| PROBLEM TO WORK ON |
Pull out each line of the records below that contains the string "glissando", matching case exactly.

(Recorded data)
Begin
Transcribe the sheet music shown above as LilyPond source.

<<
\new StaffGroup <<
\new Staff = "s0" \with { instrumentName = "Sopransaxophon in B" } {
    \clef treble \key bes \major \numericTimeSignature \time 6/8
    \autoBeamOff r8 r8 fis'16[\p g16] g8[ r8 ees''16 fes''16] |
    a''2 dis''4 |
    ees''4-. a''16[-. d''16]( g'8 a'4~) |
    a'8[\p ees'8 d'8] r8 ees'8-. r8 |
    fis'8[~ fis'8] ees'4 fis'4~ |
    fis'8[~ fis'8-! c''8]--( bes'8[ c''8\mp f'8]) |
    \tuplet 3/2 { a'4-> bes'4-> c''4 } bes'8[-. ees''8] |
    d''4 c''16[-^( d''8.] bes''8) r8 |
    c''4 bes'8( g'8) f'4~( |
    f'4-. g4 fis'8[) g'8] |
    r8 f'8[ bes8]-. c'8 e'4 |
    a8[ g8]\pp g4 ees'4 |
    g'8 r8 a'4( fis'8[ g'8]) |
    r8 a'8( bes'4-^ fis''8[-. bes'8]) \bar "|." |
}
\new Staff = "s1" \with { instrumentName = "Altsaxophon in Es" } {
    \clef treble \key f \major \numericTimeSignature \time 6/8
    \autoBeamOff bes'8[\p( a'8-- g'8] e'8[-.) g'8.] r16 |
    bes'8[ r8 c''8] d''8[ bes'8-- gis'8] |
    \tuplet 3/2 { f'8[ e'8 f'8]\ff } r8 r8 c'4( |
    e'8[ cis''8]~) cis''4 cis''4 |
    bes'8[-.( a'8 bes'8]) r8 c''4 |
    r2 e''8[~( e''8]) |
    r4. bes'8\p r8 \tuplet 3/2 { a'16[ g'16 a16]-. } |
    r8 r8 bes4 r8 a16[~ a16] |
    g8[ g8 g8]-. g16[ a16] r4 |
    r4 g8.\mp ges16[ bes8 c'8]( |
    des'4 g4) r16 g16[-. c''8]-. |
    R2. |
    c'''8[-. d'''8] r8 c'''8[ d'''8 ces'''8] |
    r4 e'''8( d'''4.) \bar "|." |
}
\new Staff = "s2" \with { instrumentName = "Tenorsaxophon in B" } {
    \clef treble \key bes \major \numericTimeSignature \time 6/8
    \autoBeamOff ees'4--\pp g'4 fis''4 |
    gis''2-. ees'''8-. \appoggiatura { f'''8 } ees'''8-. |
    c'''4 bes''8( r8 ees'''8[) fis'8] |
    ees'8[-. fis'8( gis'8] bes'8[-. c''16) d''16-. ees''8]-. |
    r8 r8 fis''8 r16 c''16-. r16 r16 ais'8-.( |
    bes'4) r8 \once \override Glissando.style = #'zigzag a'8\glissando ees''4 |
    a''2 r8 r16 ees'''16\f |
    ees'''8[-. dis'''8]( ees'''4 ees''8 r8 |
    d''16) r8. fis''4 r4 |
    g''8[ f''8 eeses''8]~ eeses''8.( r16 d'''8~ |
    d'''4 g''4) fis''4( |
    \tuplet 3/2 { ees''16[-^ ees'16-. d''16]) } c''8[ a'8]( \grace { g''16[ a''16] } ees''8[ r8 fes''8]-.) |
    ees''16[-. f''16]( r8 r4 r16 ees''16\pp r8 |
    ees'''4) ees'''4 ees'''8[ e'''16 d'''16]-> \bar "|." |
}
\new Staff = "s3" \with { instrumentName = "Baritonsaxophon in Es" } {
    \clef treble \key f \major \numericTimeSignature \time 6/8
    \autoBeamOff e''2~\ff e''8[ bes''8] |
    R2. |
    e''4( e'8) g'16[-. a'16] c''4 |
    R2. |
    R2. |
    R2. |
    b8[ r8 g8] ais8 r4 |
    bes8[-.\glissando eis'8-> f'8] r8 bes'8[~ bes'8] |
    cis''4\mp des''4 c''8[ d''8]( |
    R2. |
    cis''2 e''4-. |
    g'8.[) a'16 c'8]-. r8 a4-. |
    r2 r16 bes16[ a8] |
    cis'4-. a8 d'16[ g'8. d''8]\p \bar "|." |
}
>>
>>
End
| SOLUTION TO THIS PROBLEM |
    bes'4) r8 \once \override Glissando.style = #'zigzag a'8\glissando ees''4 |
    bes8[-.\glissando eis'8-> f'8] r8 bes'8[~ bes'8] |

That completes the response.